:: Task prompt ::
How many lines in the data below have the string "cone"? Reply with the number alone.

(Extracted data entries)

● ● ● ● ● ● ●

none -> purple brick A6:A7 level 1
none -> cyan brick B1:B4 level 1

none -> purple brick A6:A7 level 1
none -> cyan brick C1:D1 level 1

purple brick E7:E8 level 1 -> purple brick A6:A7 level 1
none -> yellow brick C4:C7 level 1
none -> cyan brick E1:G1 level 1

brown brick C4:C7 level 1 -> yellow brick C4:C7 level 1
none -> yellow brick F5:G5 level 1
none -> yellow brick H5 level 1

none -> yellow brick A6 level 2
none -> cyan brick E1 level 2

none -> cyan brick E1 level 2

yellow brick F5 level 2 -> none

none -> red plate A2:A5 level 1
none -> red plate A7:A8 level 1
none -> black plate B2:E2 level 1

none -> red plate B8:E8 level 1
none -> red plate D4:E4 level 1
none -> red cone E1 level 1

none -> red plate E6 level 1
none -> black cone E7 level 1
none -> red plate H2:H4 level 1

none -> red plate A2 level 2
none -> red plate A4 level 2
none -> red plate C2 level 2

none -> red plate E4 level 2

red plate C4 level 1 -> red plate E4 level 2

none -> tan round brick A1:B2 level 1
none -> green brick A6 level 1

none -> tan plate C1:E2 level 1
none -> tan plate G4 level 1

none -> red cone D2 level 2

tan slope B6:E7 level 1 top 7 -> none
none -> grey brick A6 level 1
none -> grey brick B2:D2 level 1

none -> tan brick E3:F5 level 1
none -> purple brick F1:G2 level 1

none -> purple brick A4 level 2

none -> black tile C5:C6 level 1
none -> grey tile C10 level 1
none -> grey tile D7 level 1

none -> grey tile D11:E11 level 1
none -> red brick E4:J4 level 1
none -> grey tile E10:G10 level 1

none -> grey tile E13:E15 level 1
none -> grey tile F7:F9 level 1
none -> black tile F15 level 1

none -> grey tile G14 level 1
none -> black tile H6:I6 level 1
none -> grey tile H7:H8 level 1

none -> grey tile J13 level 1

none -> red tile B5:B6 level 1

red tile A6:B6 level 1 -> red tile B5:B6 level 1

● ● ● ● ● ● ●

:: Result ::
3